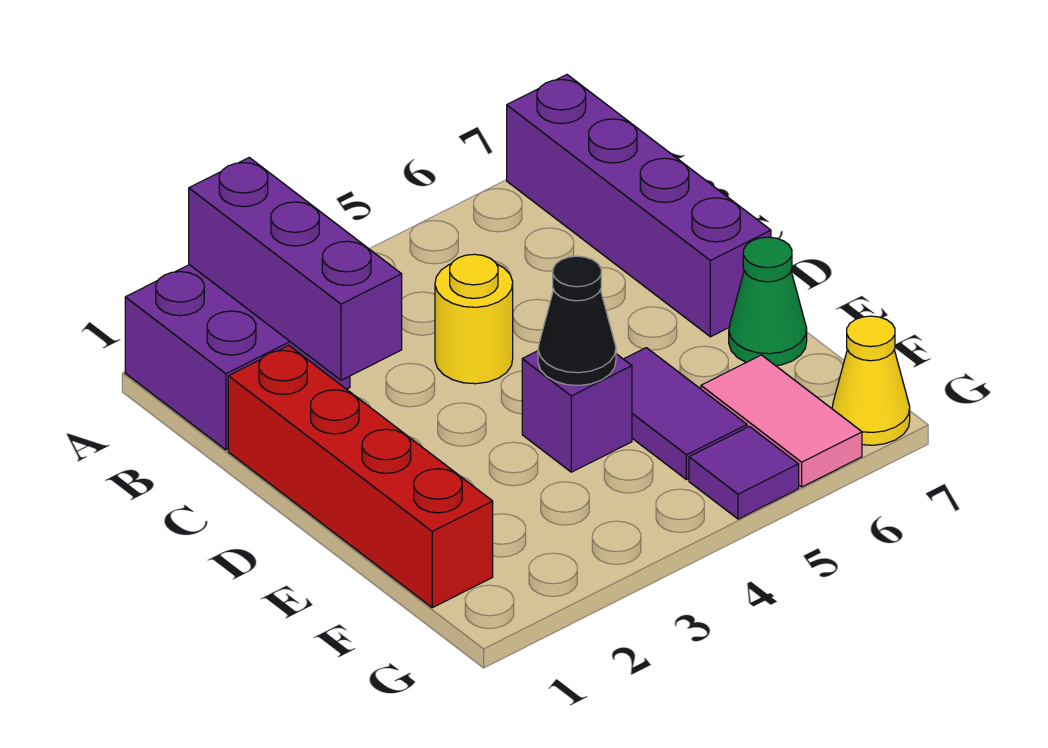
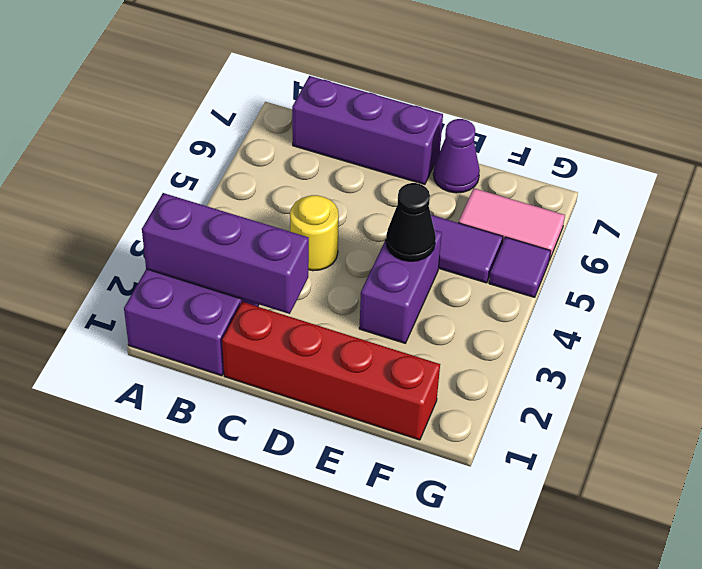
purple brick A7:D7 level 1 -> purple brick B7:D7 level 1
purple brick E4 level 1 -> purple brick E3:E4 level 1
green cone E7 level 1 -> purple cone E7 level 1
yellow cone G7 level 1 -> none

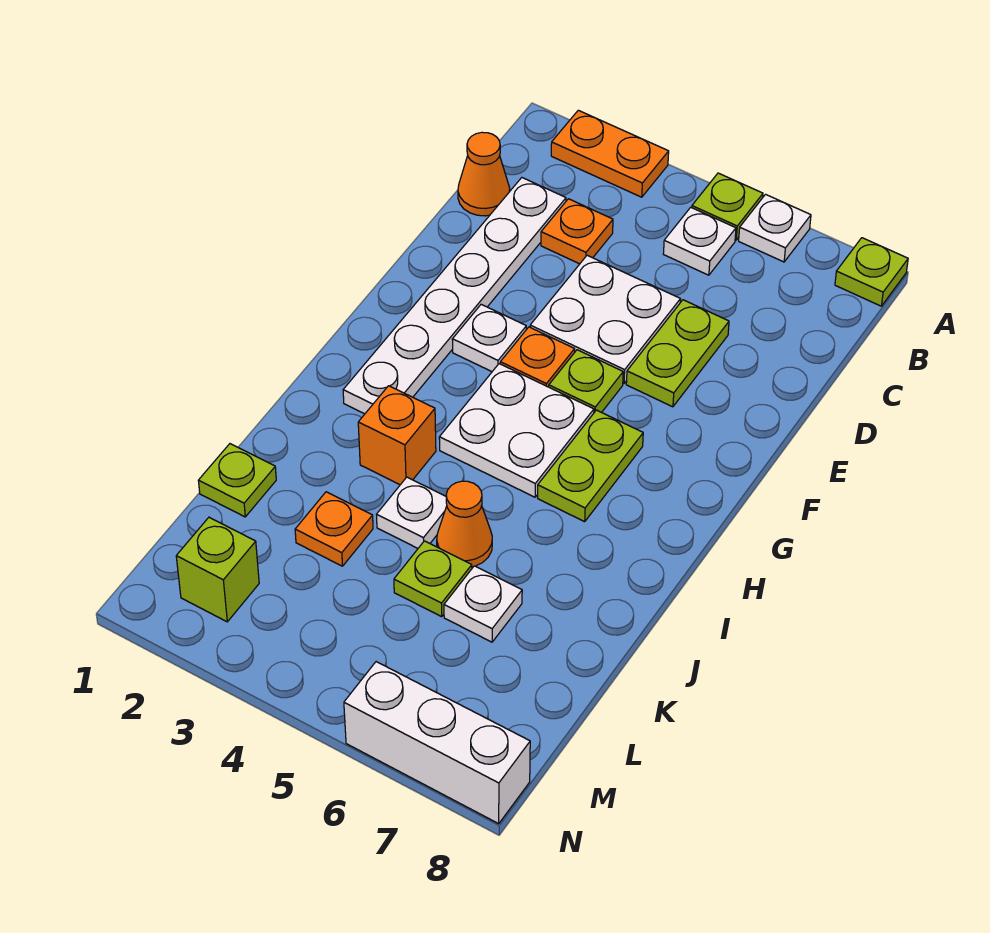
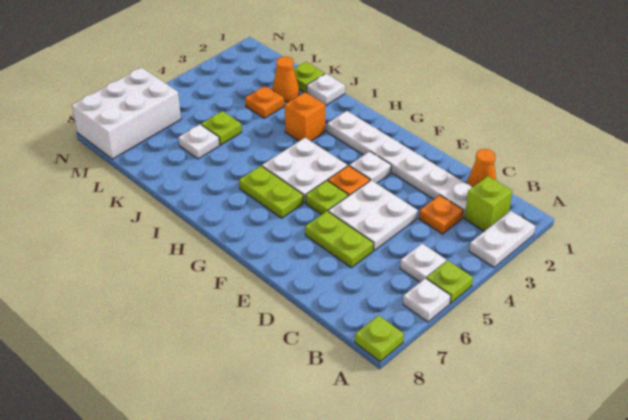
orange plate A2:A3 level 1 -> white plate A2:A3 level 1
white plate J4 level 1 -> white plate J1 level 1
orange cone J5 level 1 -> orange cone K2 level 1
lime brick M2 level 1 -> lime brick B2 level 1
white brick N6:N8 level 1 -> white brick M6:N8 level 1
------------
## Work to complete
Transcribe word for word only the lines from the one with "green cone E7" through the end of the listing; every picture is to be omitted.

## Response to this task
green cone E7 level 1 -> purple cone E7 level 1
yellow cone G7 level 1 -> none

orange plate A2:A3 level 1 -> white plate A2:A3 level 1
white plate J4 level 1 -> white plate J1 level 1
orange cone J5 level 1 -> orange cone K2 level 1
lime brick M2 level 1 -> lime brick B2 level 1
white brick N6:N8 level 1 -> white brick M6:N8 level 1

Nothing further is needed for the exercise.